Data records
============

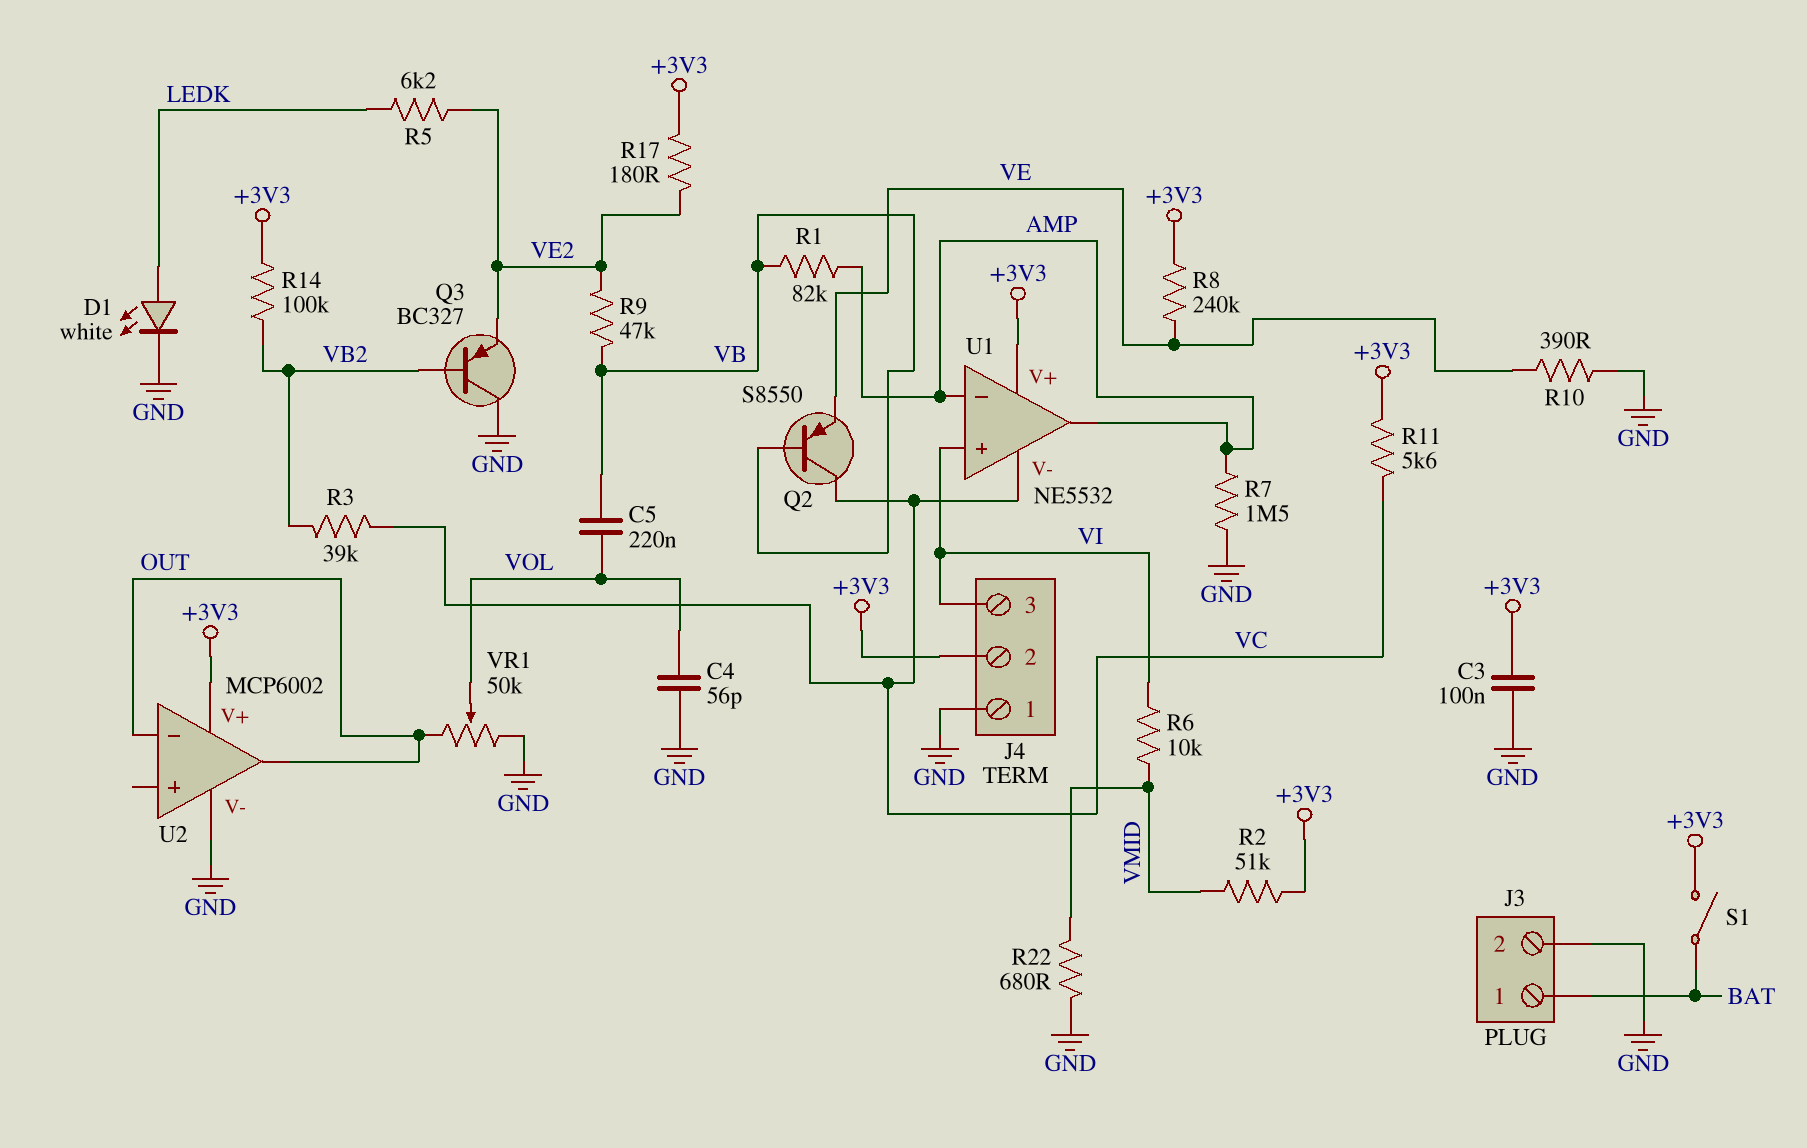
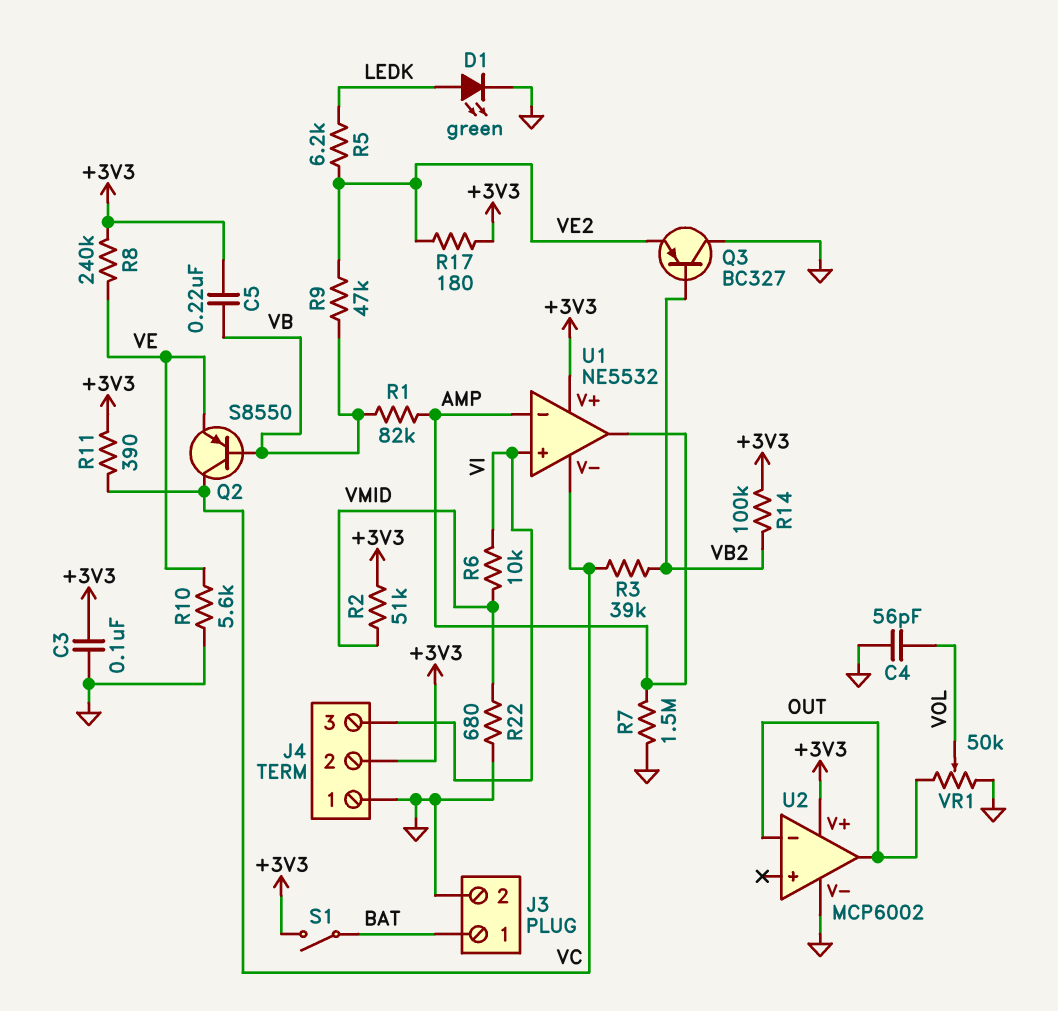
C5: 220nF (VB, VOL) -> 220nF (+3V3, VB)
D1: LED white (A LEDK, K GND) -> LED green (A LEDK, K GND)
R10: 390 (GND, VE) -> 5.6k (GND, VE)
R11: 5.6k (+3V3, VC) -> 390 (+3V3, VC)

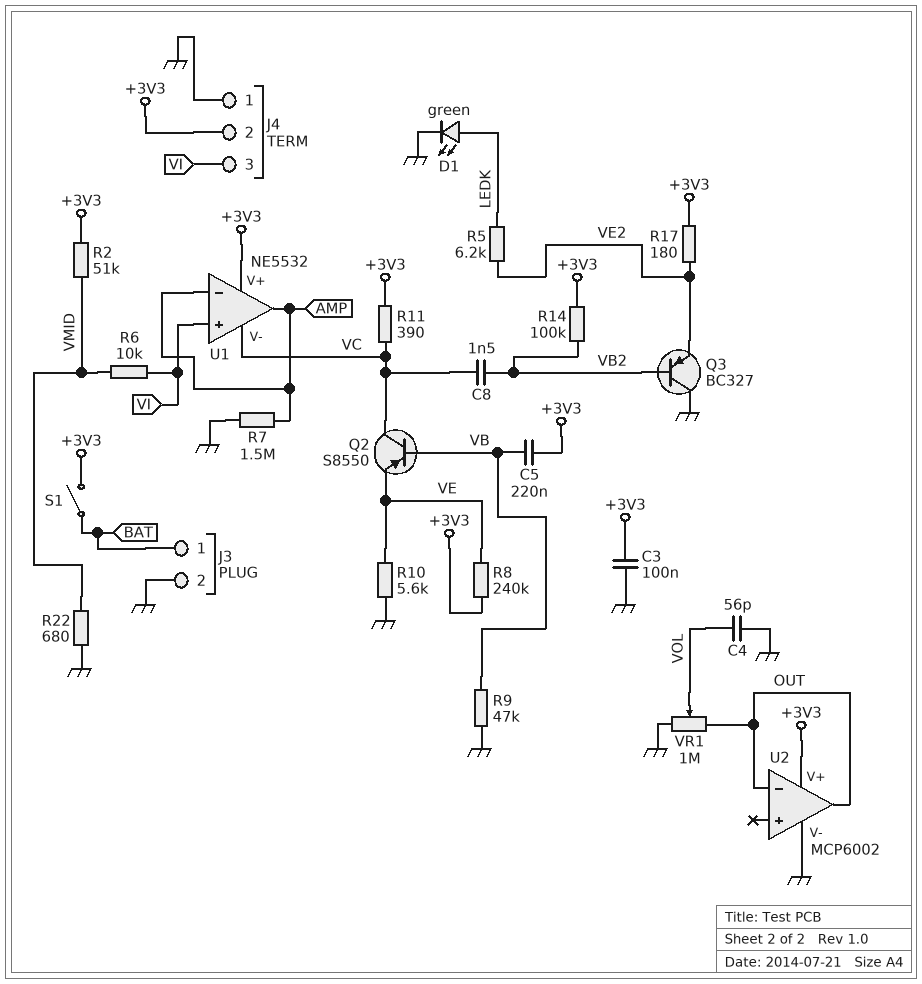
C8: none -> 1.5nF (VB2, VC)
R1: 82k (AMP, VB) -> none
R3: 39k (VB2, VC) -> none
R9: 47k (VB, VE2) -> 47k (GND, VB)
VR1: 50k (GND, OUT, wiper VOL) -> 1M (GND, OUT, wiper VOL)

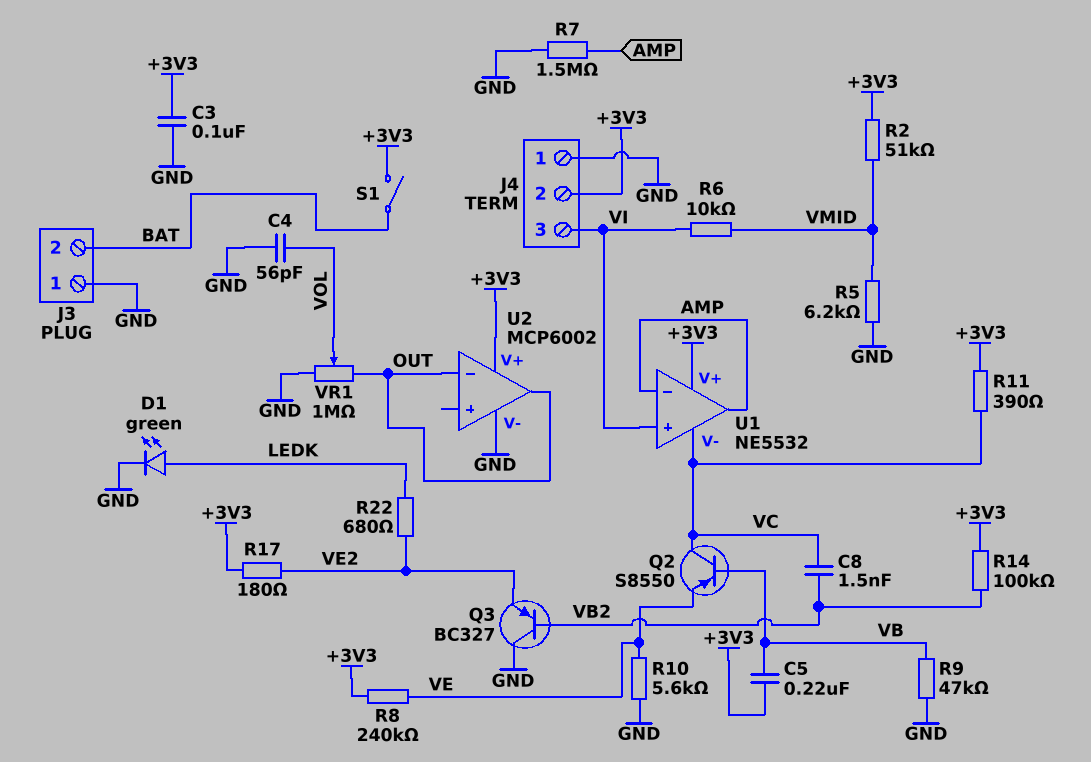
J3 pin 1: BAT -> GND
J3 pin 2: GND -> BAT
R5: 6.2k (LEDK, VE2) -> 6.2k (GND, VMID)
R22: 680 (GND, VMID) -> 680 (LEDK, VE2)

============

### Try it
The expected output is the exact run of lines from the one containing "R10: 390 (GND, VE) -> 5.6k (GND, VE)" through the final line of the data above, both ends included, with no pictures.

### Task output
R10: 390 (GND, VE) -> 5.6k (GND, VE)
R11: 5.6k (+3V3, VC) -> 390 (+3V3, VC)

C8: none -> 1.5nF (VB2, VC)
R1: 82k (AMP, VB) -> none
R3: 39k (VB2, VC) -> none
R9: 47k (VB, VE2) -> 47k (GND, VB)
VR1: 50k (GND, OUT, wiper VOL) -> 1M (GND, OUT, wiper VOL)

J3 pin 1: BAT -> GND
J3 pin 2: GND -> BAT
R5: 6.2k (LEDK, VE2) -> 6.2k (GND, VMID)
R22: 680 (GND, VMID) -> 680 (LEDK, VE2)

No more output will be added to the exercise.